The entries below are to be repeated exactly, with the pictures left out.
┌─ DATASET RECORDS
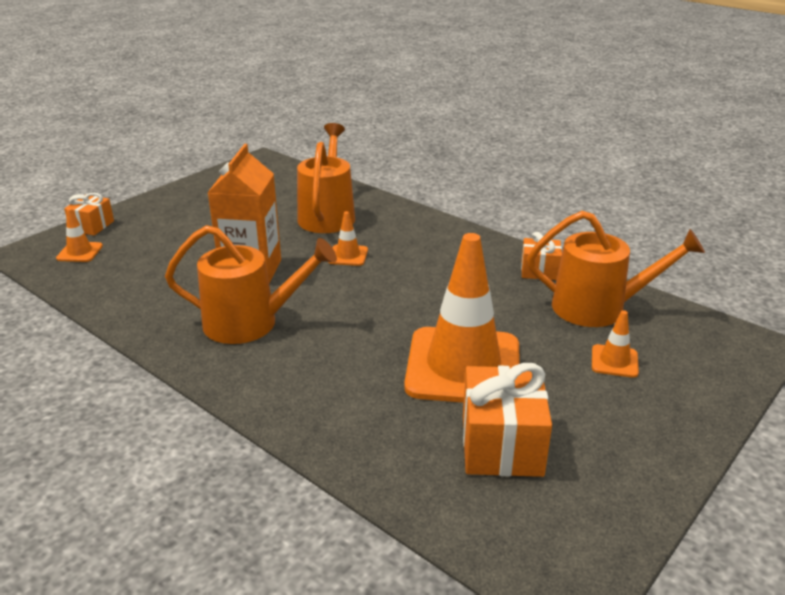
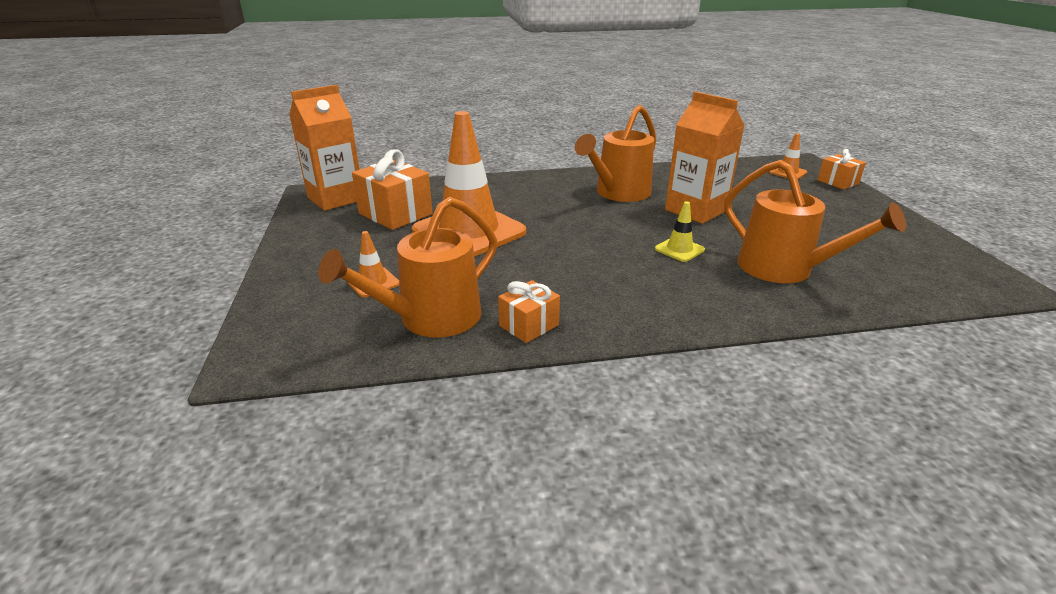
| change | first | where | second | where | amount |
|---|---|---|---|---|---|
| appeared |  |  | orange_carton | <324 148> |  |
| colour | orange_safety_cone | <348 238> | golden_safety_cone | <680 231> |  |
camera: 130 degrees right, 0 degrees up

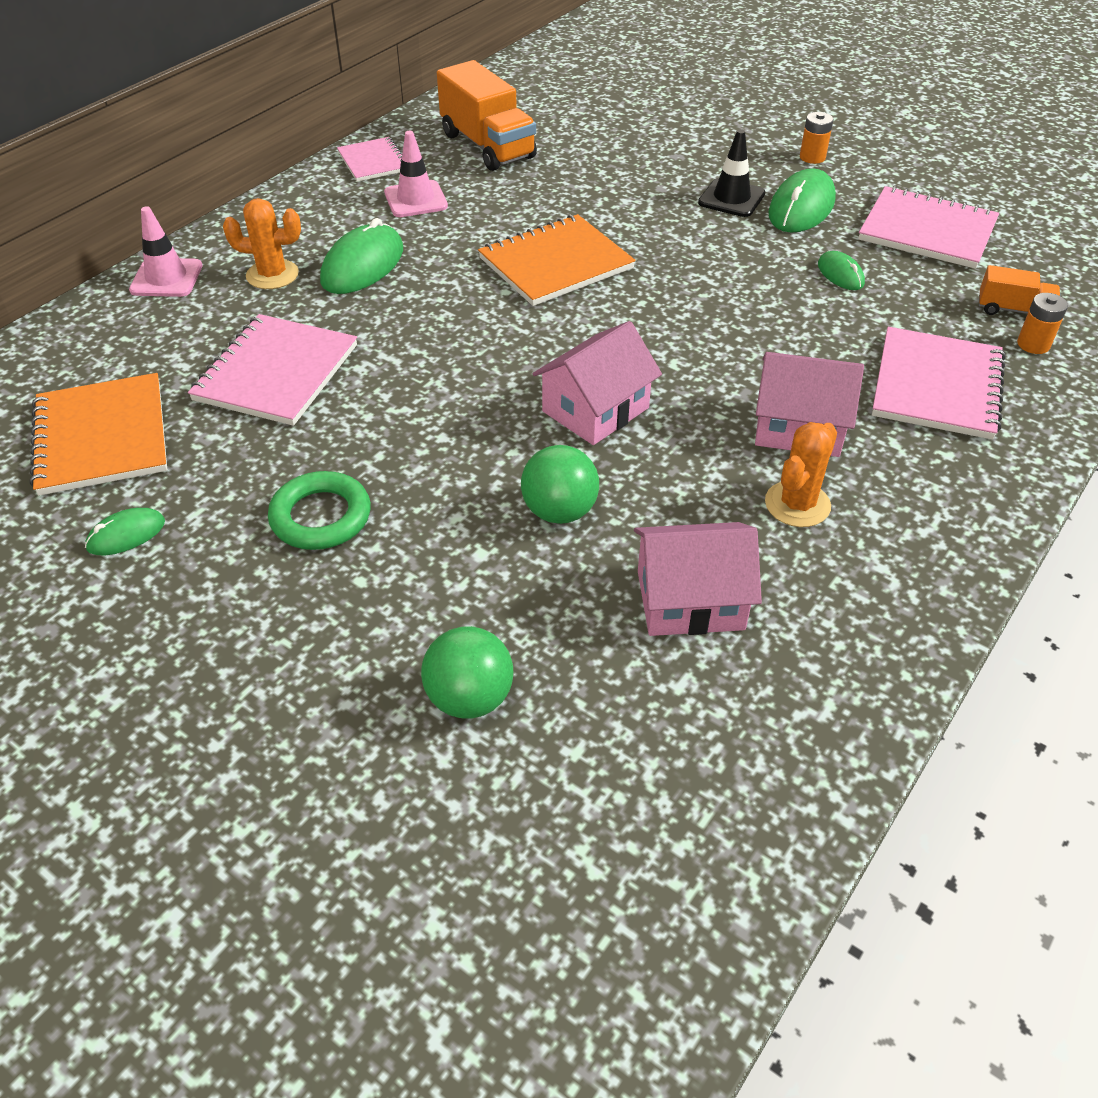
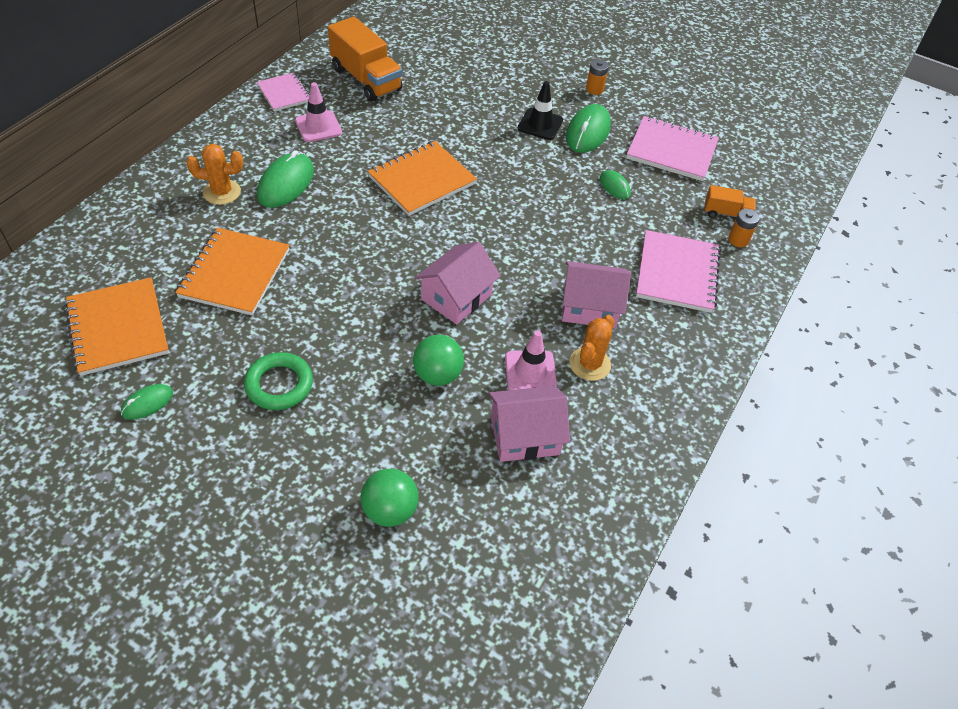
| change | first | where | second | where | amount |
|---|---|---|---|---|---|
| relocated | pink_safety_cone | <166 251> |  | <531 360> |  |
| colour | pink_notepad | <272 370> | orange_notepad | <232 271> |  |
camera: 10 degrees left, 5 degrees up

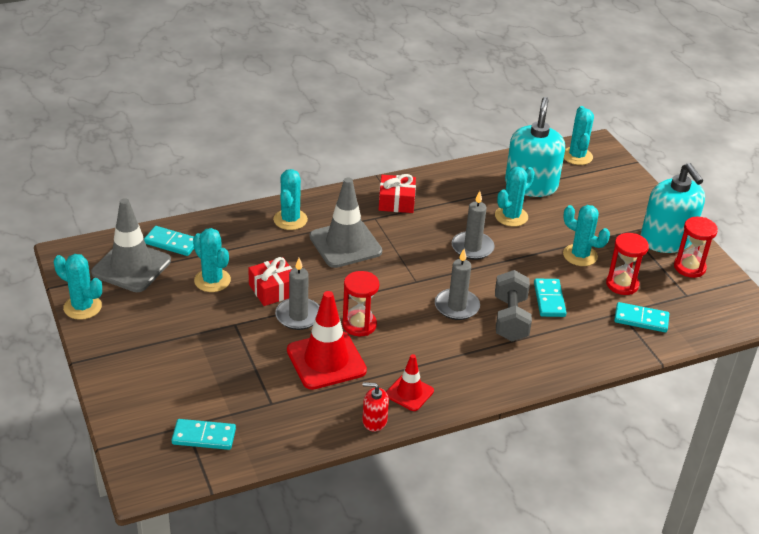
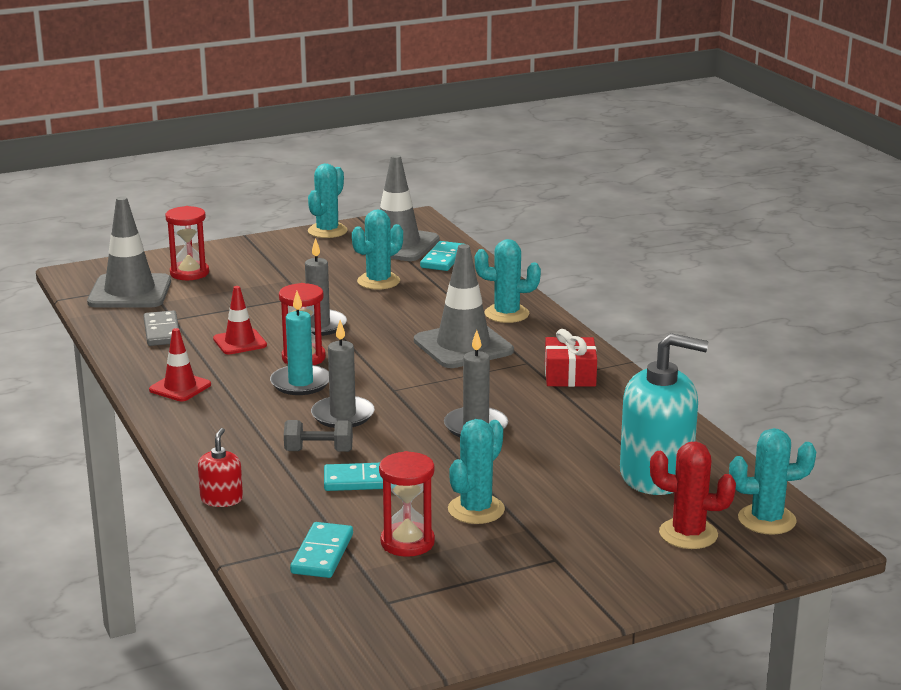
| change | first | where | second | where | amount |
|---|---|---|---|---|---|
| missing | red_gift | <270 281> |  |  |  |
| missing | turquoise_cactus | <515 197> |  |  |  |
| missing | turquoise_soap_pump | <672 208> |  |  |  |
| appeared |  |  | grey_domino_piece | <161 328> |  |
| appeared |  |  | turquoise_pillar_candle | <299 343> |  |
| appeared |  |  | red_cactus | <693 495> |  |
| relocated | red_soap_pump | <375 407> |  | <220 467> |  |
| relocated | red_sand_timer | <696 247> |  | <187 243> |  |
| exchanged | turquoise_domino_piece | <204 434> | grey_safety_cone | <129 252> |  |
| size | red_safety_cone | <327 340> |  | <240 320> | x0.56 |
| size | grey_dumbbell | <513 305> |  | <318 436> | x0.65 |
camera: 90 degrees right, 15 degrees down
└─
**RESULT**
| change | first | where | second | where | amount |
|---|---|---|---|---|---|
| appeared |  |  | orange_carton | <324 148> |  |
| colour | orange_safety_cone | <348 238> | golden_safety_cone | <680 231> |  |
camera: 130 degrees right, 0 degrees up

| change | first | where | second | where | amount |
|---|---|---|---|---|---|
| relocated | pink_safety_cone | <166 251> |  | <531 360> |  |
| colour | pink_notepad | <272 370> | orange_notepad | <232 271> |  |
camera: 10 degrees left, 5 degrees up

| change | first | where | second | where | amount |
|---|---|---|---|---|---|
| missing | red_gift | <270 281> |  |  |  |
| missing | turquoise_cactus | <515 197> |  |  |  |
| missing | turquoise_soap_pump | <672 208> |  |  |  |
| appeared |  |  | grey_domino_piece | <161 328> |  |
| appeared |  |  | turquoise_pillar_candle | <299 343> |  |
| appeared |  |  | red_cactus | <693 495> |  |
| relocated | red_soap_pump | <375 407> |  | <220 467> |  |
| relocated | red_sand_timer | <696 247> |  | <187 243> |  |
| exchanged | turquoise_domino_piece | <204 434> | grey_safety_cone | <129 252> |  |
| size | red_safety_cone | <327 340> |  | <240 320> | x0.56 |
| size | grey_dumbbell | <513 305> |  | <318 436> | x0.65 |
camera: 90 degrees right, 15 degrees down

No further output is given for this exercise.